**About this task**
Set down the listing exactly as given, minus images.

**Data to use**
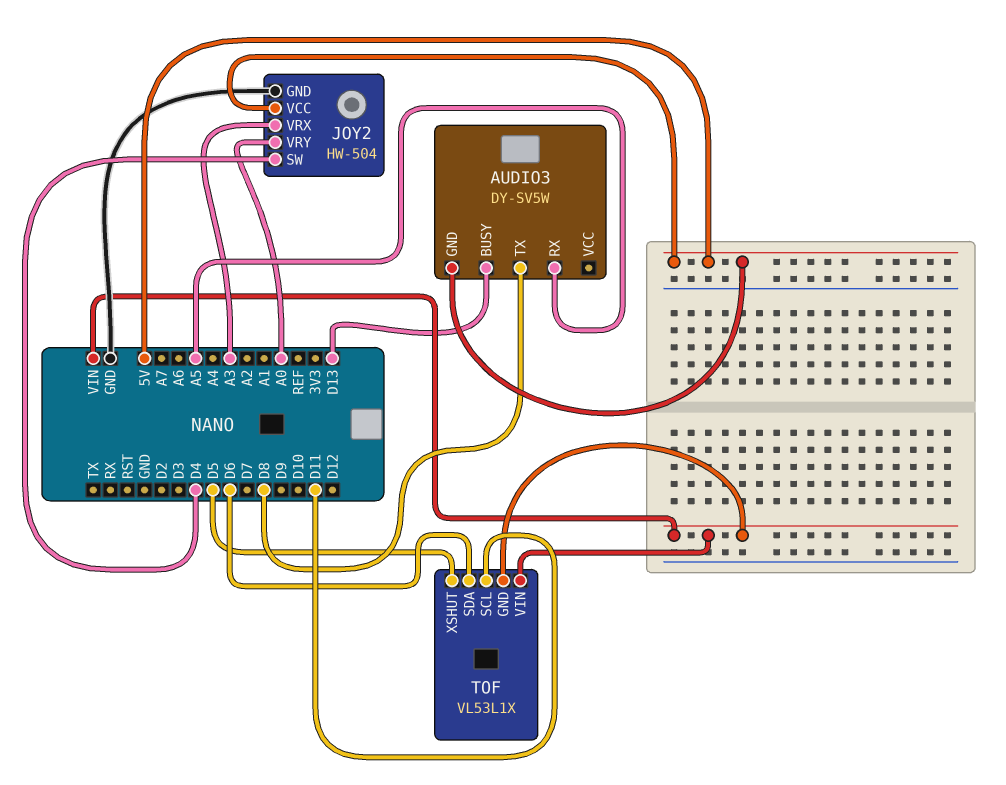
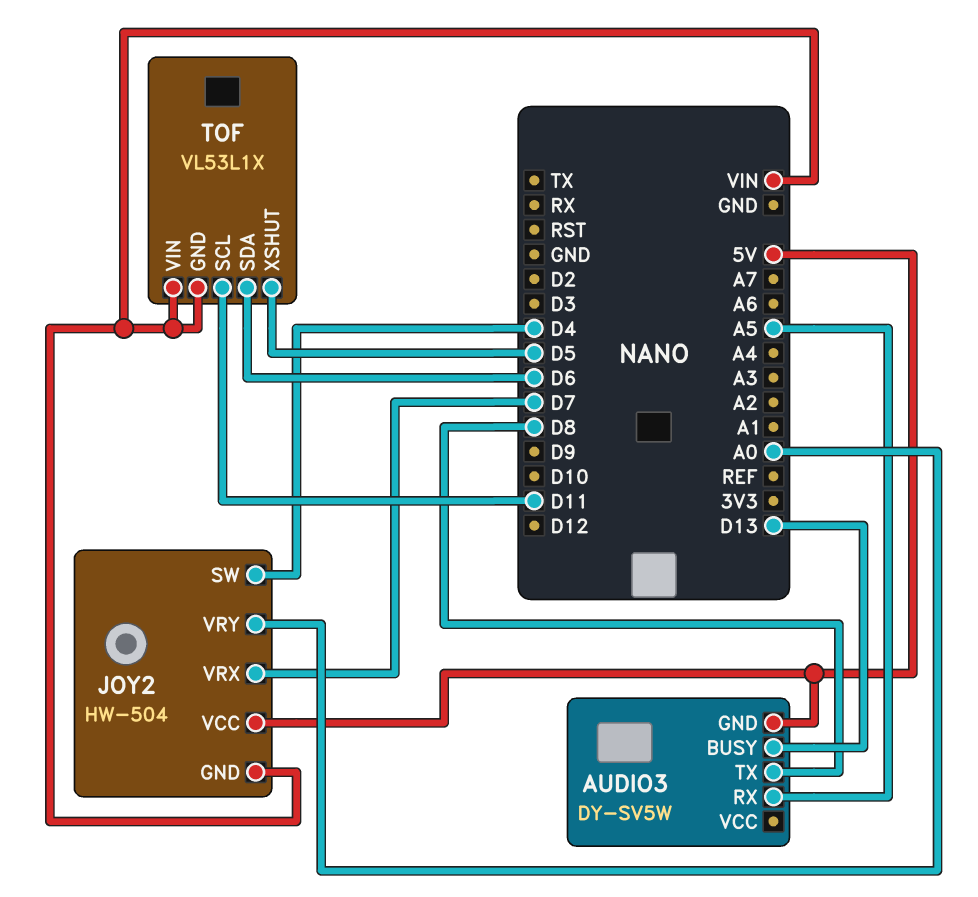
JOY2 pin GND: GND -> VIN
JOY2 pin VRX: A3 -> D7

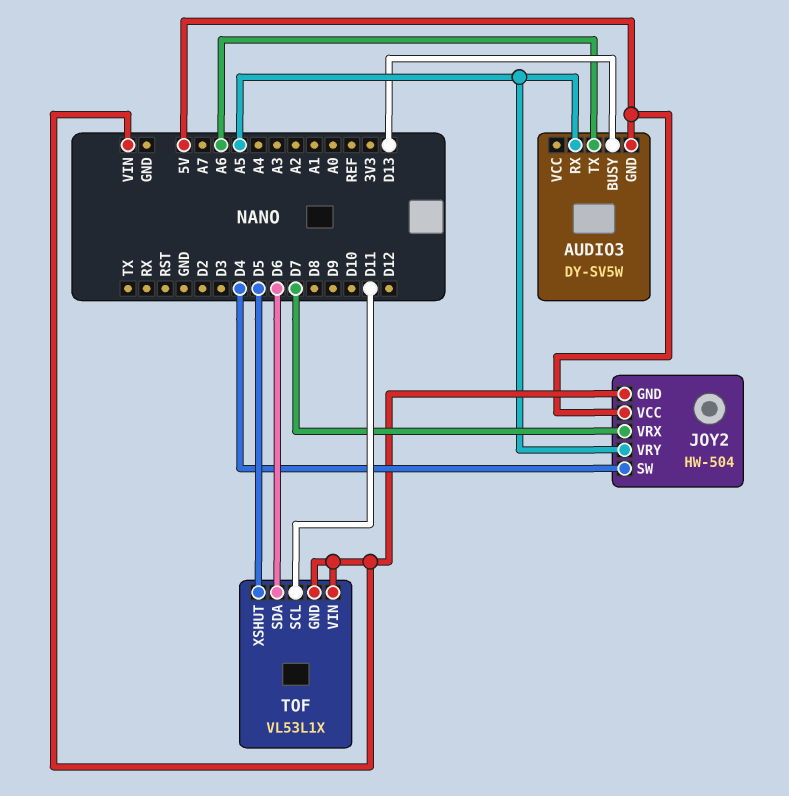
AUDIO3 pin TX: D8 -> A6
JOY2 pin VRY: A0 -> A5

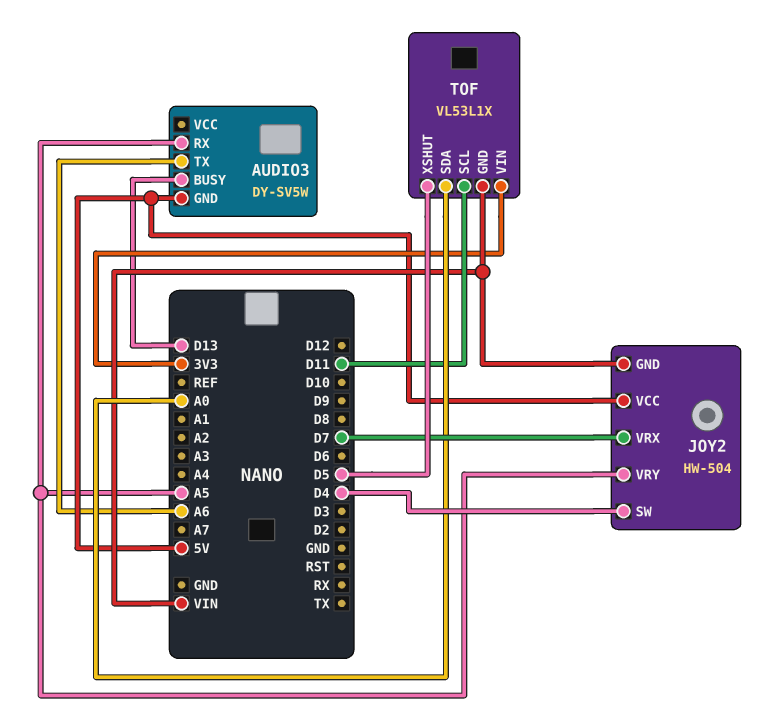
TOF pin SDA: D6 -> A0
TOF pin VIN: VIN -> 3V3

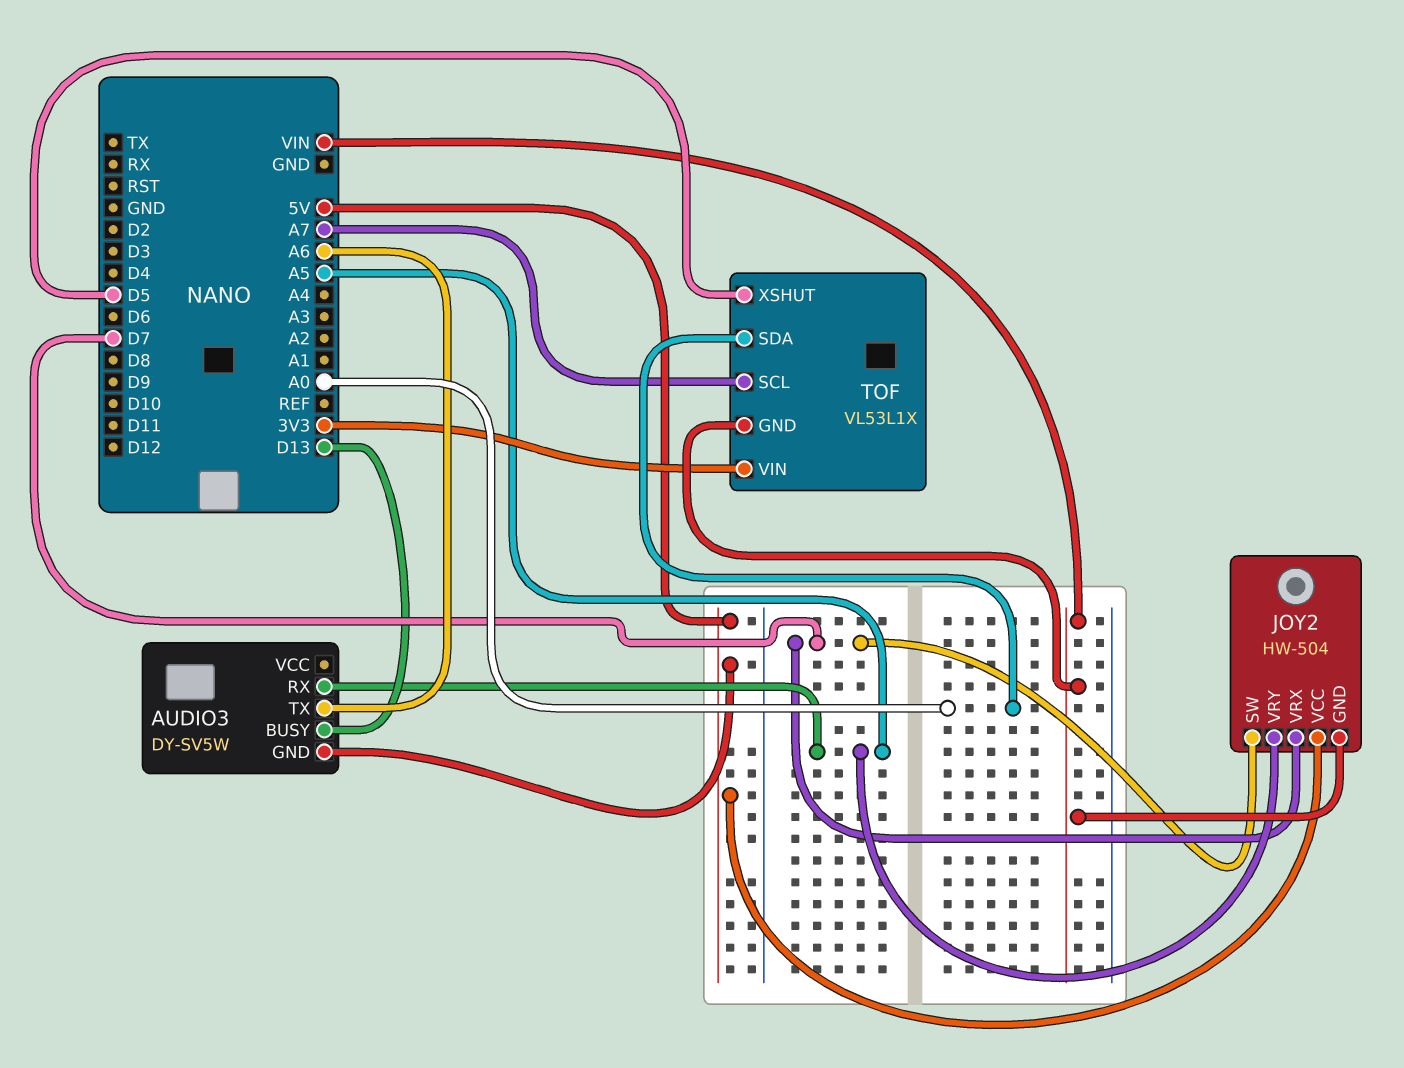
JOY2 pin SW: D4 -> D7
TOF pin SCL: D11 -> A7

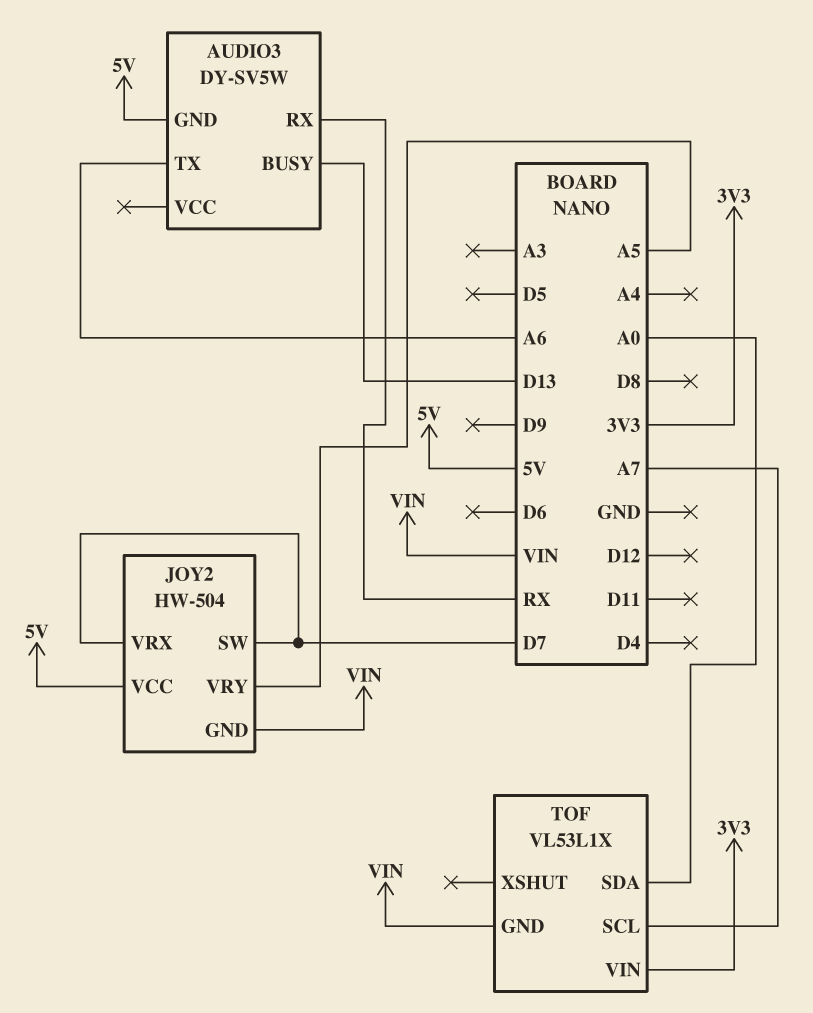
AUDIO3 pin RX: A5 -> RX
TOF pin XSHUT: D5 -> none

**Response below**
JOY2 pin GND: GND -> VIN
JOY2 pin VRX: A3 -> D7

AUDIO3 pin TX: D8 -> A6
JOY2 pin VRY: A0 -> A5

TOF pin SDA: D6 -> A0
TOF pin VIN: VIN -> 3V3

JOY2 pin SW: D4 -> D7
TOF pin SCL: D11 -> A7

AUDIO3 pin RX: A5 -> RX
TOF pin XSHUT: D5 -> none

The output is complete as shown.